(Items listed in a dataset)

-=-=-

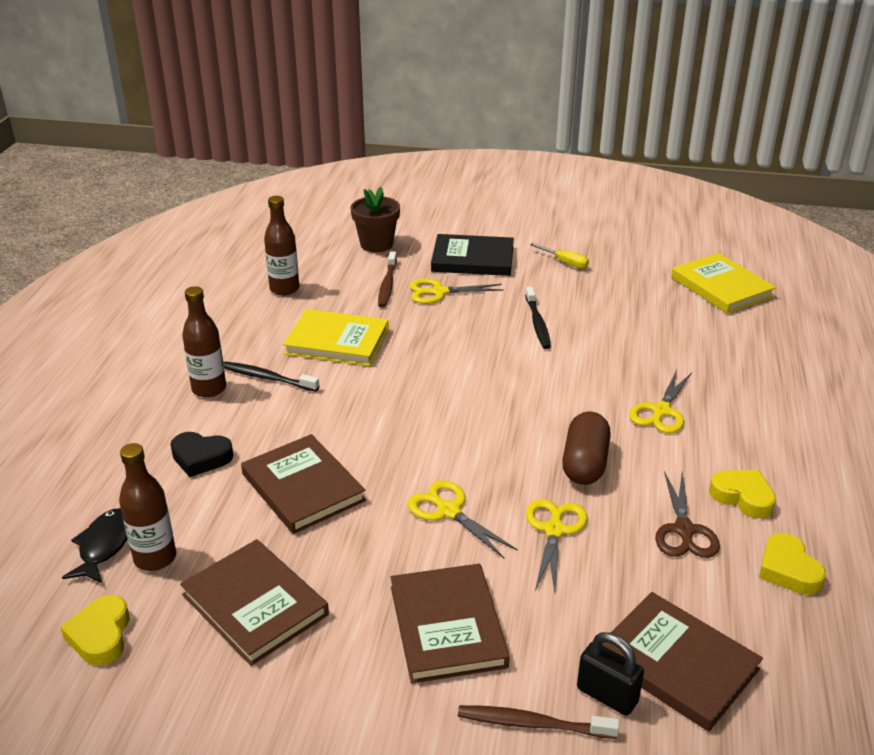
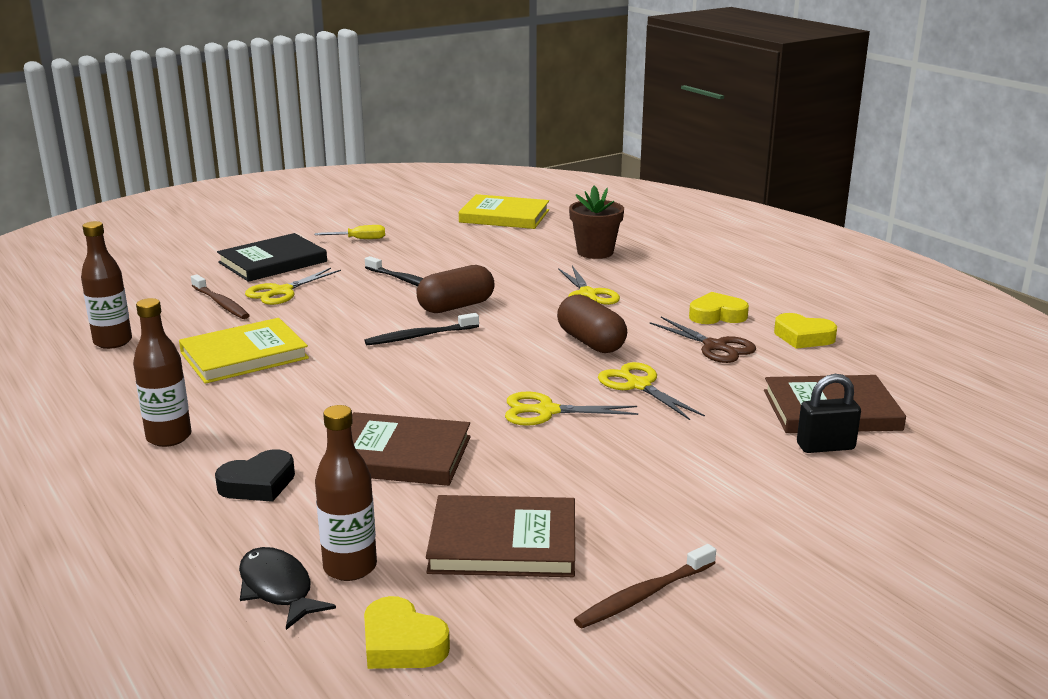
camera: 45 degrees left, 10 degrees down
(267, 378) = (220, 405): black toothbrush -> black toothbrush (420, 336)
(376, 244) = (155, 282): brown flower pot -> brown flower pot (595, 252)
(447, 626) = (669, 471): brown book -> none
(533, 724) = (814, 485): brown toothbrush -> brown toothbrush (644, 595)
(536, 369) = (456, 306): none -> brown capsule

-=-=-

■ Written task
Please copy the line that holds "(267, 378) = (220, 405): black" and each line under it through the last line above, exactly as they stand, adding nothing.

■ Task output
(267, 378) = (220, 405): black toothbrush -> black toothbrush (420, 336)
(376, 244) = (155, 282): brown flower pot -> brown flower pot (595, 252)
(447, 626) = (669, 471): brown book -> none
(533, 724) = (814, 485): brown toothbrush -> brown toothbrush (644, 595)
(536, 369) = (456, 306): none -> brown capsule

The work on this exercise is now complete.